Start of SOURCE INFORMATION

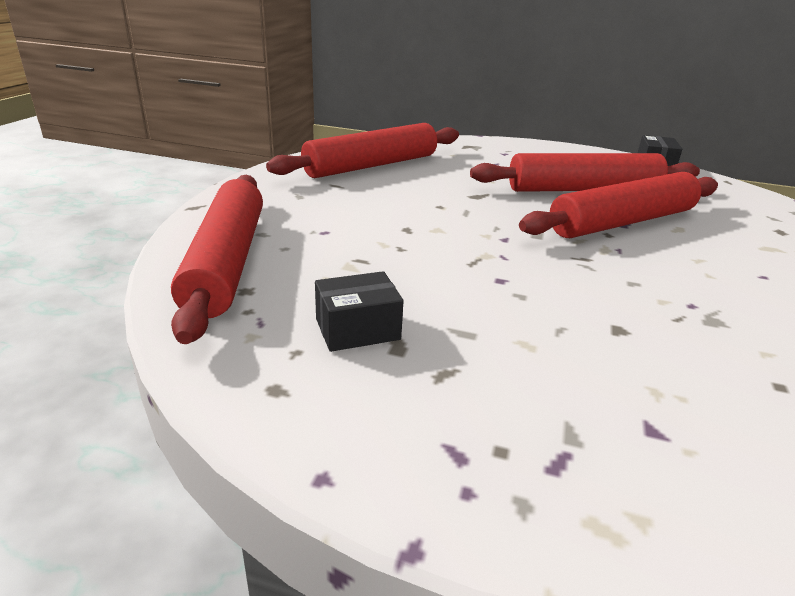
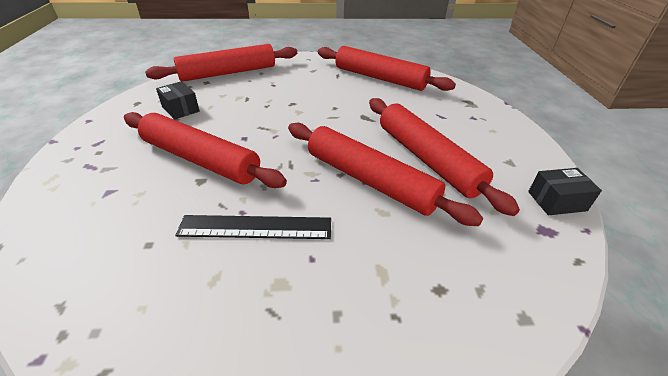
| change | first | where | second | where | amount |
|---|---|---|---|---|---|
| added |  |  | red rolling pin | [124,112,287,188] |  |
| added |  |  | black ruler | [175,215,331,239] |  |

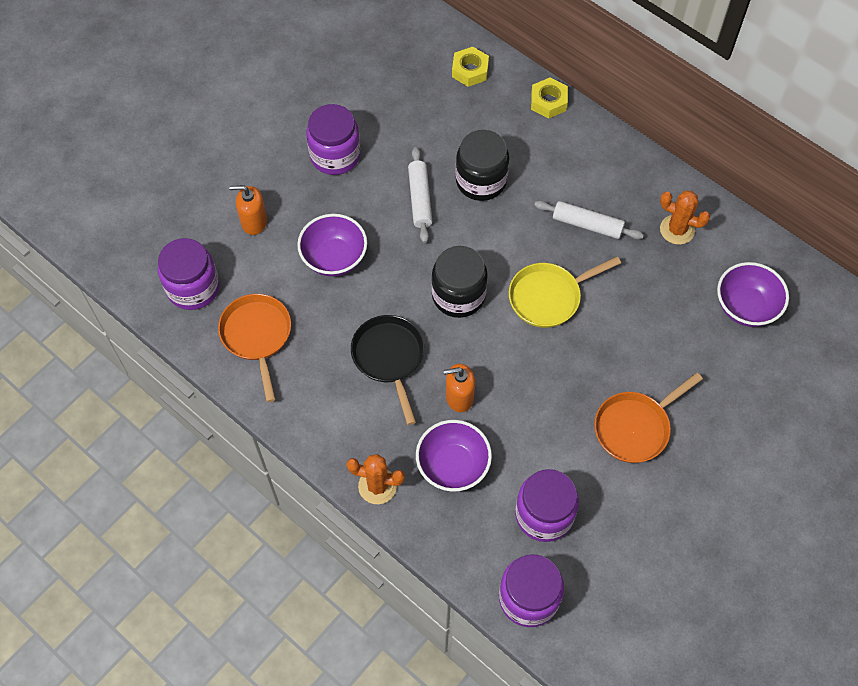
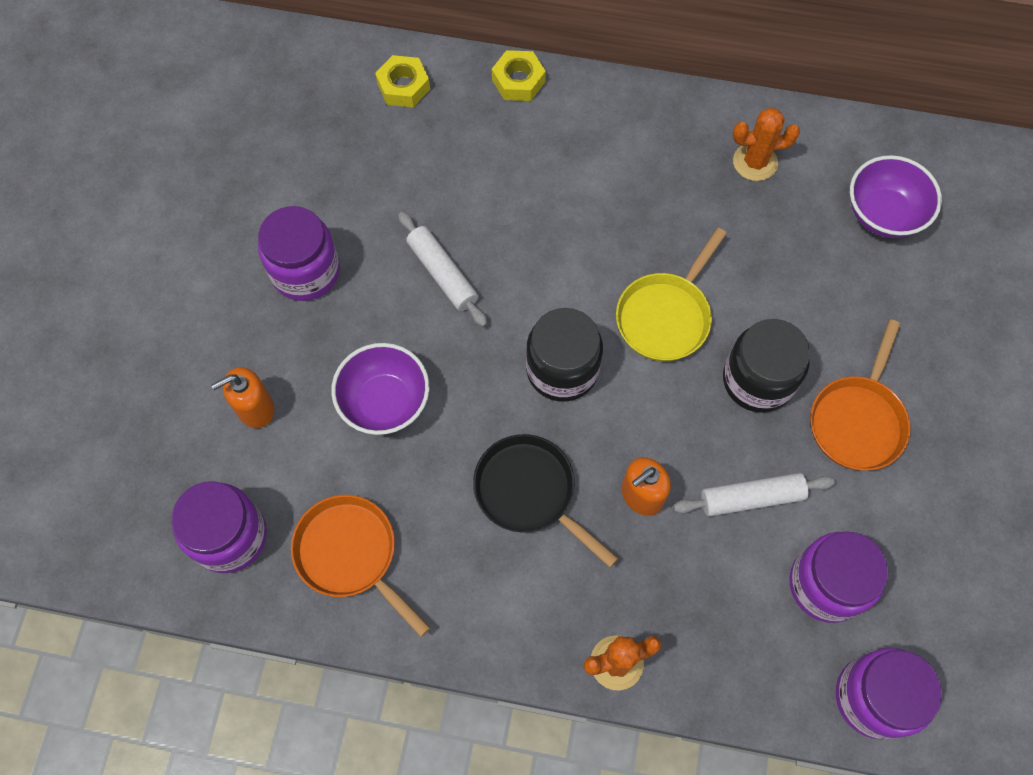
| change | first | where | second | where | amount |
|---|---|---|---|---|---|
| moved | black jar | [455,130,509,201] |  | [723,319,810,413] |  |
| moved | white rolling pin | [534,201,644,239] |  | [673,473,835,517] |  |
| removed | purple bowl | [416,420,492,492] |  |  |  |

End of SOURCE INFORMATION

__DIRECTIONS FOR THIS TASK__
Aside from the pictures, copy all of the entries exactly.

__ANSWER TO THIS TASK__
| change | first | where | second | where | amount |
|---|---|---|---|---|---|
| added |  |  | red rolling pin | [124,112,287,188] |  |
| added |  |  | black ruler | [175,215,331,239] |  |

| change | first | where | second | where | amount |
|---|---|---|---|---|---|
| moved | black jar | [455,130,509,201] |  | [723,319,810,413] |  |
| moved | white rolling pin | [534,201,644,239] |  | [673,473,835,517] |  |
| removed | purple bowl | [416,420,492,492] |  |  |  |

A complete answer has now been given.